**Data listing**.
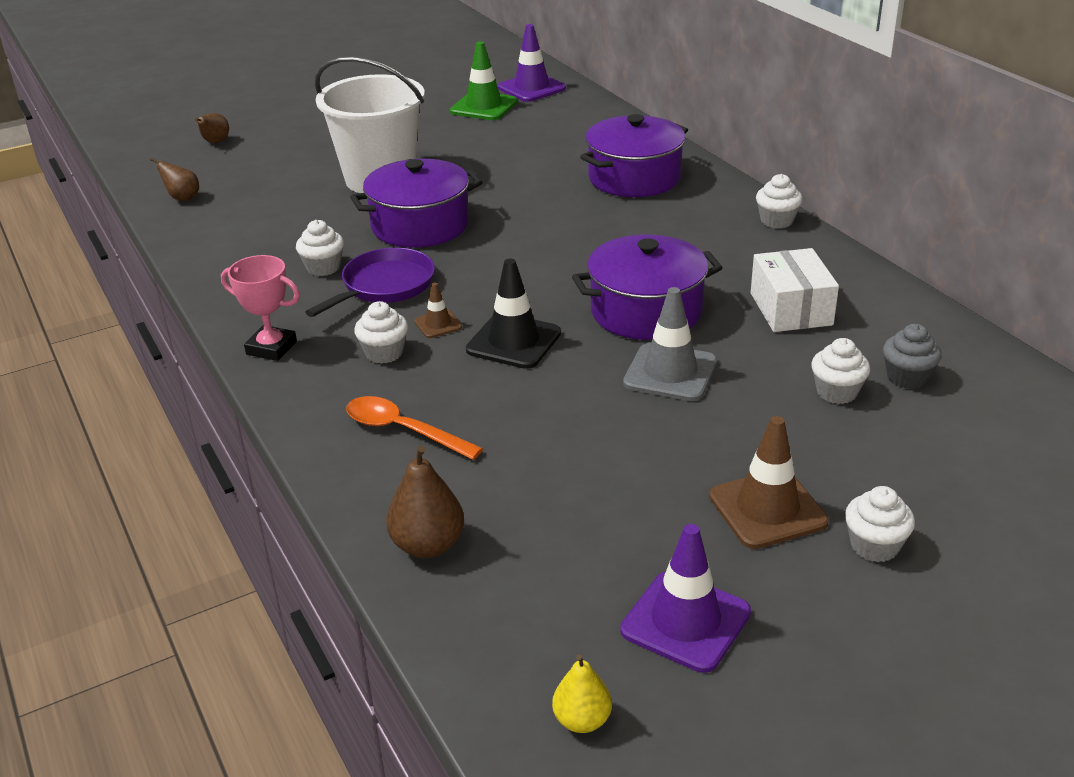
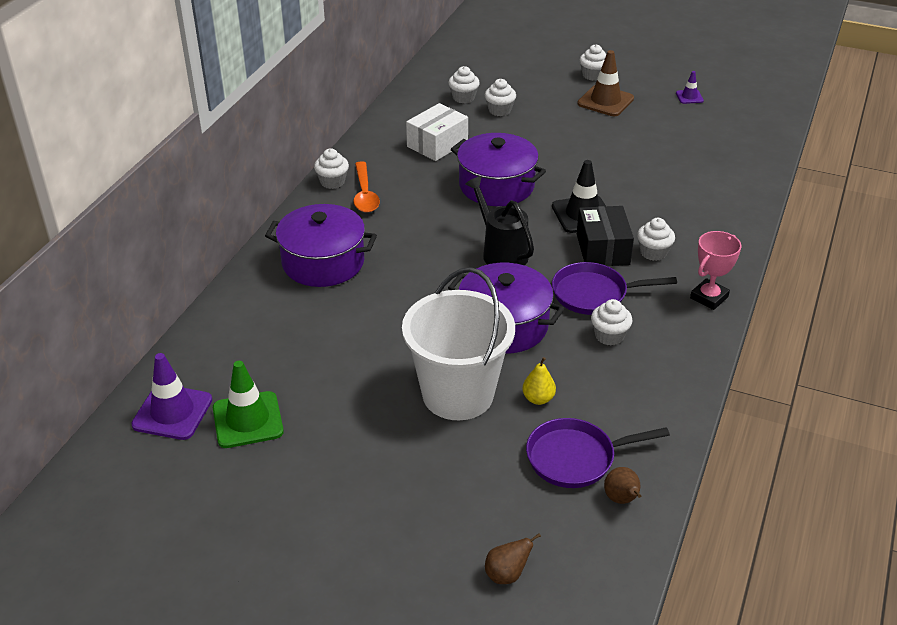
camera: 130 degrees left, 5 degrees up
(243, 197) = (576, 458): none -> purple pan
(271, 348) = (709, 297): pink trophy -> pink trophy turned 60 degrees clockwise
(403, 430) = (697, 210): orange spoon -> orange spoon (365, 194)
(428, 545) = (746, 165): brown pear -> none
(438, 324) = (603, 249): brown traffic cone -> black box
(522, 265) = (501, 252): none -> black watering can
(582, 720) = (759, 99): yellow pear -> yellow pear (538, 399)
(670, 373) = (544, 157): grey traffic cone -> none
(685, 621) = (689, 97): purple traffic cone -> purple traffic cone, size x0.52
(907, 377) = (463, 98): grey cupcake -> white cupcake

**Directions**.
Copy out exactly the line that holds "(438, 324) = (603, 249): brown" and all remaining lines of the listing, both the first and the last included.

**Solution for this task**.
(438, 324) = (603, 249): brown traffic cone -> black box
(522, 265) = (501, 252): none -> black watering can
(582, 720) = (759, 99): yellow pear -> yellow pear (538, 399)
(670, 373) = (544, 157): grey traffic cone -> none
(685, 621) = (689, 97): purple traffic cone -> purple traffic cone, size x0.52
(907, 377) = (463, 98): grey cupcake -> white cupcake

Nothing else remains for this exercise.